Requirement
Your copy of the lines below must match them exactly and contain no images.

── Exercise material ──

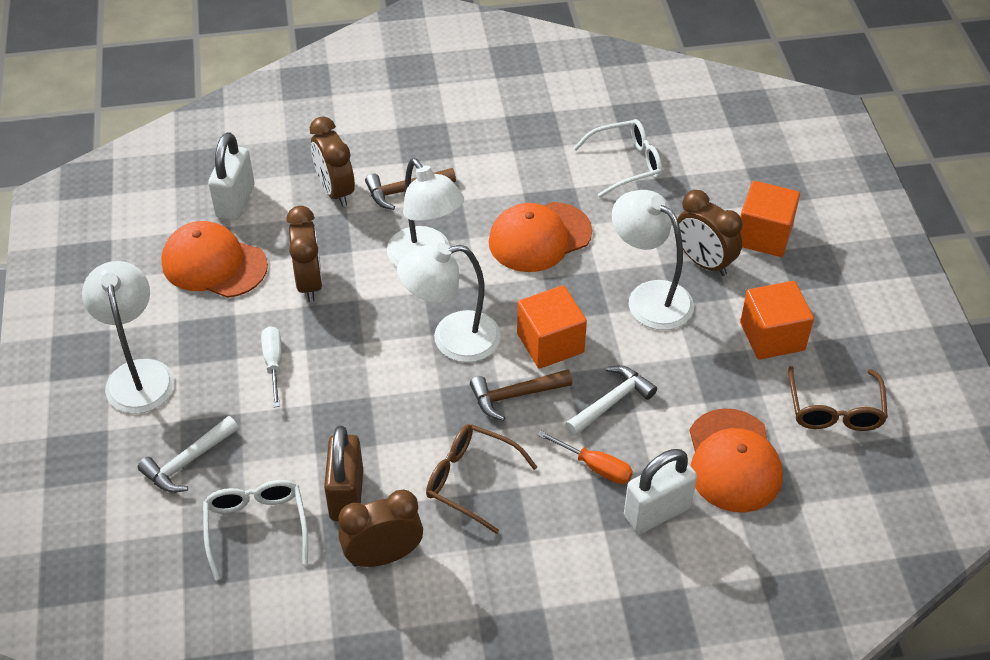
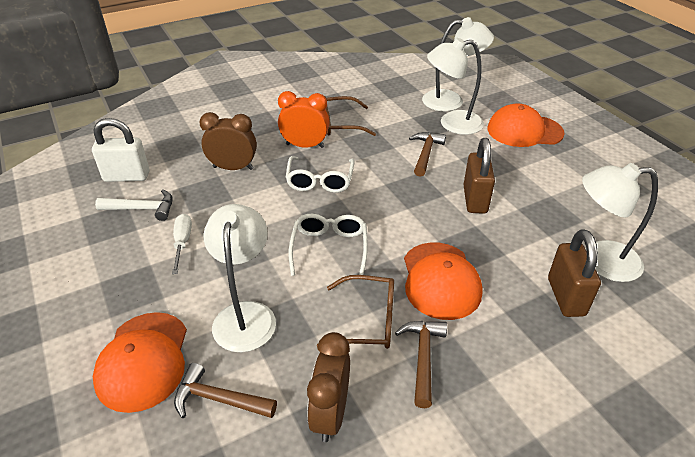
brown clock: 4 -> 2
brown hammer: 2 -> 3
brown padlock: 1 -> 2
orange clock: 0 -> 1
orange cube: 3 -> 0
orange screwdriver: 1 -> 0
white hammer: 2 -> 1
white padlock: 2 -> 1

───

Exercise answer
brown clock: 4 -> 2
brown hammer: 2 -> 3
brown padlock: 1 -> 2
orange clock: 0 -> 1
orange cube: 3 -> 0
orange screwdriver: 1 -> 0
white hammer: 2 -> 1
white padlock: 2 -> 1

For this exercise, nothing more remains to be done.